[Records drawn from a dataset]
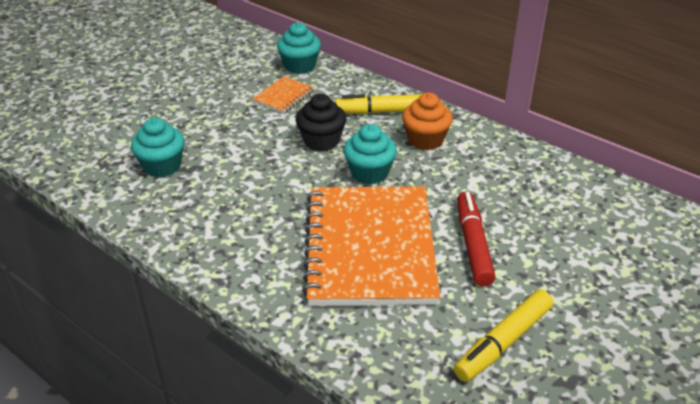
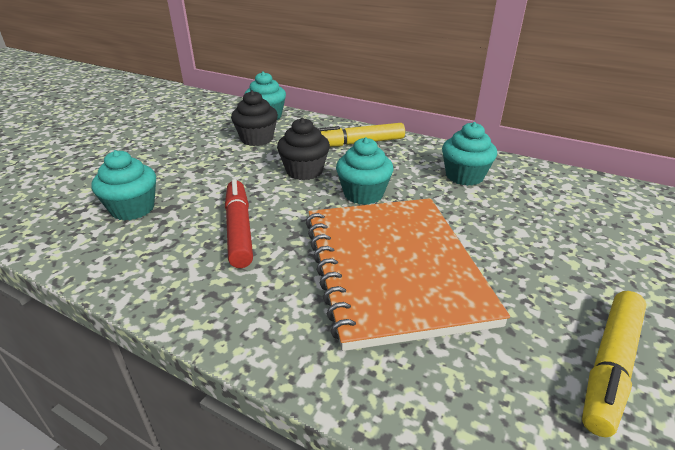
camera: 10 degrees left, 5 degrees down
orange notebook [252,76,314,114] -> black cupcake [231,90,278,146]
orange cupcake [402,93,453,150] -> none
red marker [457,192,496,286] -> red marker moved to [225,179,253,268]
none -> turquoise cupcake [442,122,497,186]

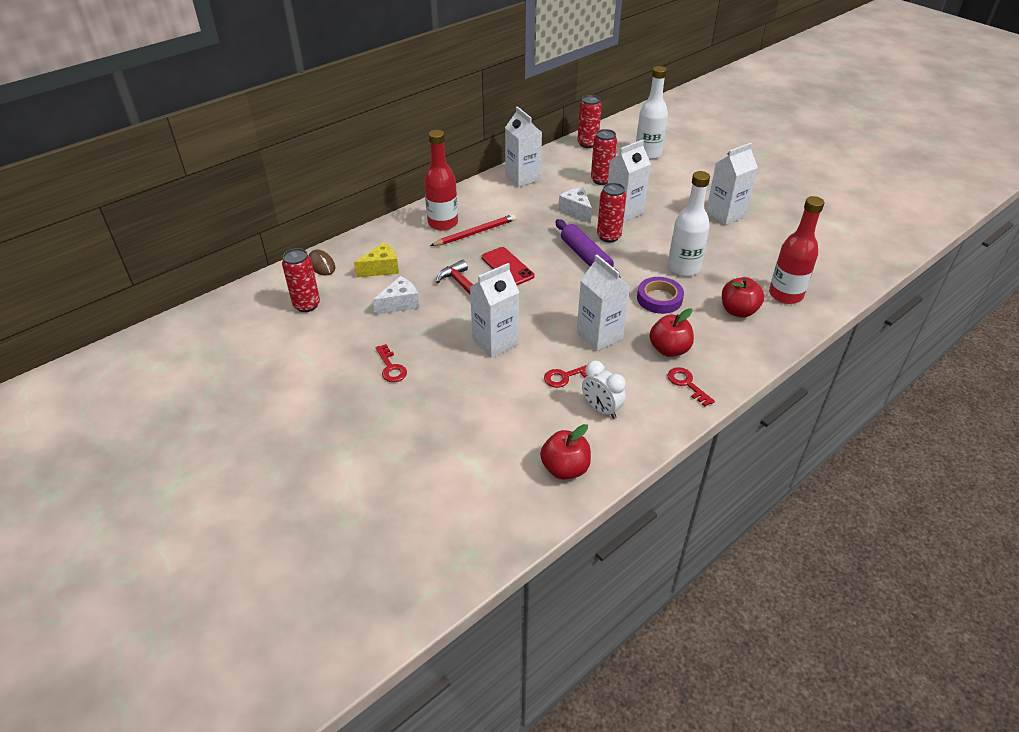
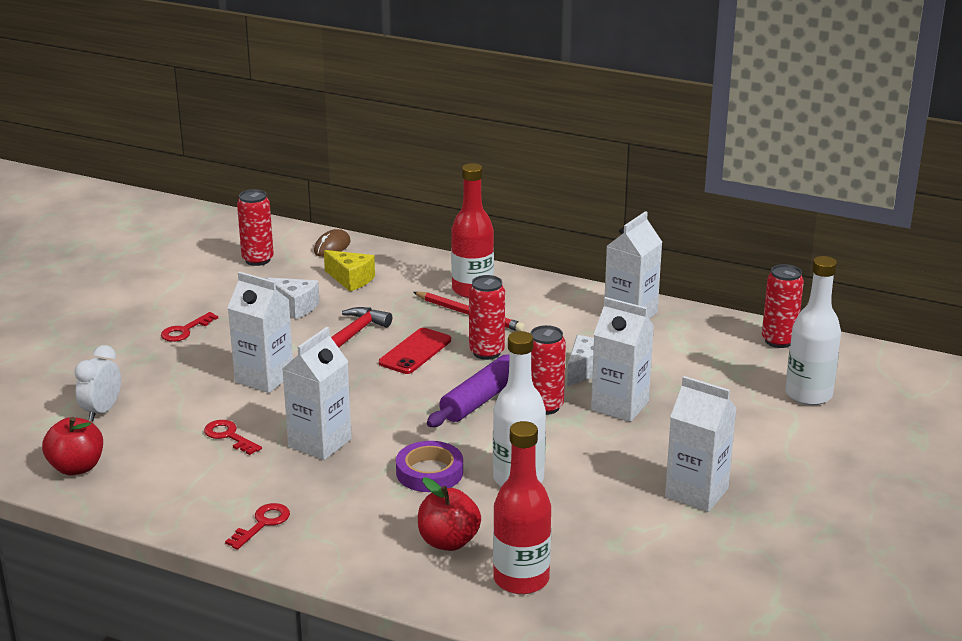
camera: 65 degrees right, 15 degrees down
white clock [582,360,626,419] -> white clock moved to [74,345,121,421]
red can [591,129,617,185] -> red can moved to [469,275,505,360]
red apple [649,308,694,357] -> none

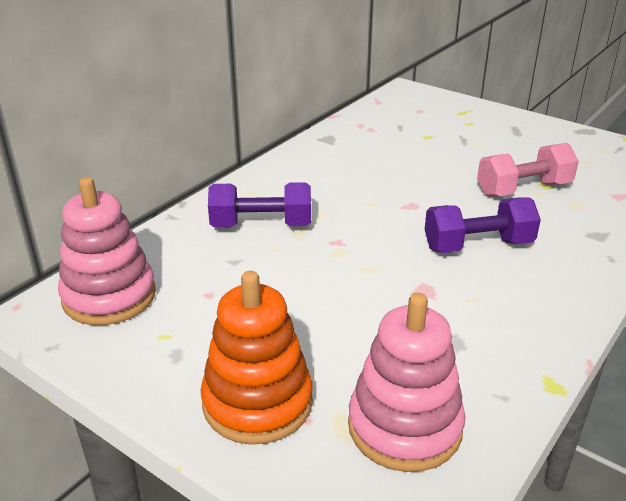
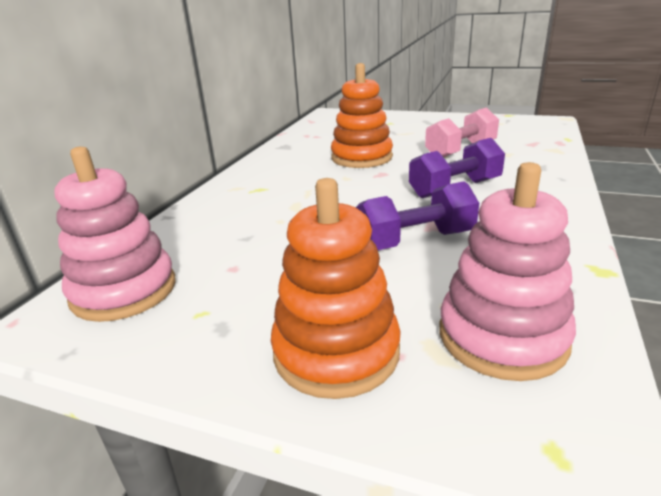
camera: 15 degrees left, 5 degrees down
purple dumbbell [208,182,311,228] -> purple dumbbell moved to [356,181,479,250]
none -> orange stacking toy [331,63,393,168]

- _Exercise aim_: Copy out the entries above in full and exactly, skipping every picture.

- _Written solution_:
camera: 10 degrees left, 5 degrees down
orange notebook [252,76,314,114] -> black cupcake [231,90,278,146]
orange cupcake [402,93,453,150] -> none
red marker [457,192,496,286] -> red marker moved to [225,179,253,268]
none -> turquoise cupcake [442,122,497,186]

camera: 65 degrees right, 15 degrees down
white clock [582,360,626,419] -> white clock moved to [74,345,121,421]
red can [591,129,617,185] -> red can moved to [469,275,505,360]
red apple [649,308,694,357] -> none

camera: 15 degrees left, 5 degrees down
purple dumbbell [208,182,311,228] -> purple dumbbell moved to [356,181,479,250]
none -> orange stacking toy [331,63,393,168]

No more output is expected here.